[Opening EXERCISE MATERIALS section]
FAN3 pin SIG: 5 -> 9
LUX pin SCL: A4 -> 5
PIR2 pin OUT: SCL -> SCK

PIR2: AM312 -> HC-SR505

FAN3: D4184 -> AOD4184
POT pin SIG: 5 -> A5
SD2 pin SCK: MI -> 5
[Closing EXERCISE MATERIALS section]
[Opening EXERCISE MATERIALS section]
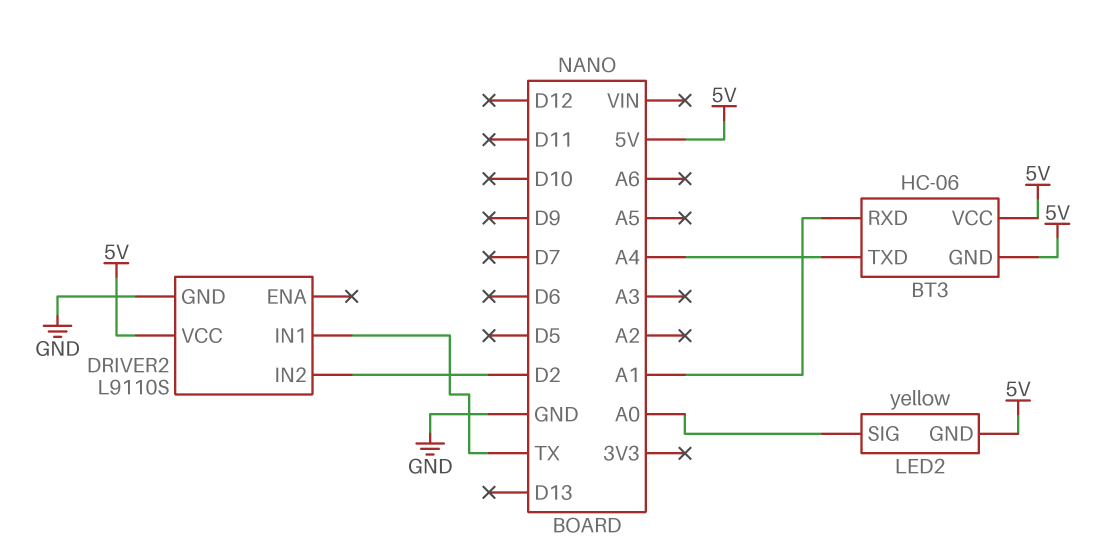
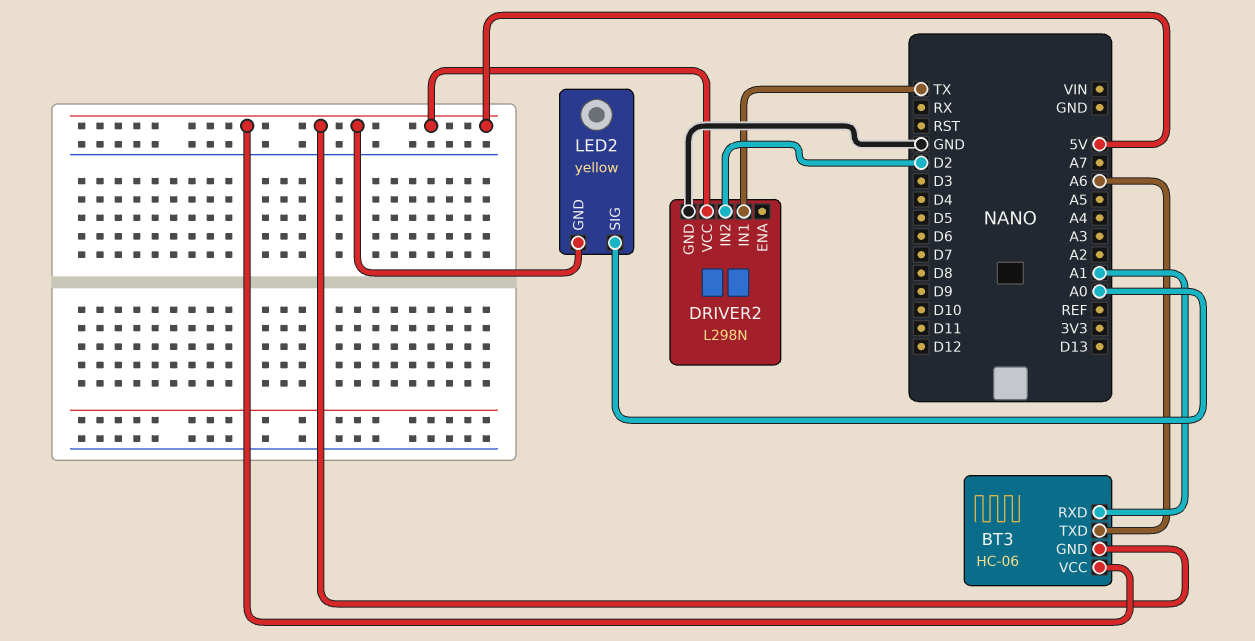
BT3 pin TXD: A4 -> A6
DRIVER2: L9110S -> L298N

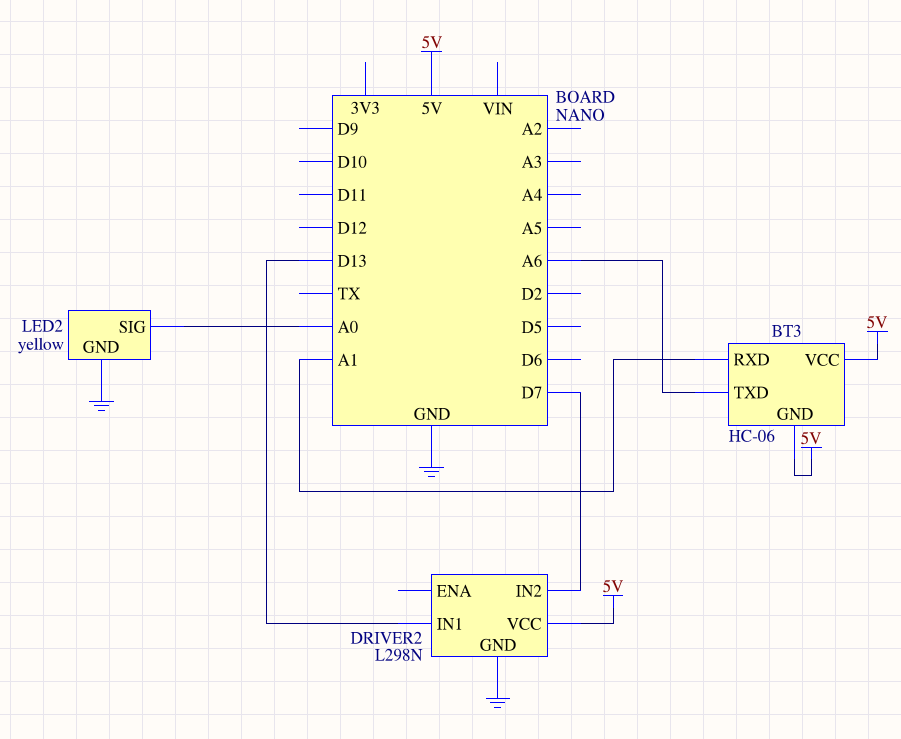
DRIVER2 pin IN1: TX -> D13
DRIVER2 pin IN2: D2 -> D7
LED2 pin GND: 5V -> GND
[Closing EXERCISE MATERIALS section]
#### [EXERCISE]
Print exactly the lines of the listing above starting at the line containing "FAN3 pin SIG: 5 -> 9" and ending at the line containing "SD2 pin SCK: MI -> 5", both included.

#### [ANSWER BOX]
FAN3 pin SIG: 5 -> 9
LUX pin SCL: A4 -> 5
PIR2 pin OUT: SCL -> SCK

PIR2: AM312 -> HC-SR505

FAN3: D4184 -> AOD4184
POT pin SIG: 5 -> A5
SD2 pin SCK: MI -> 5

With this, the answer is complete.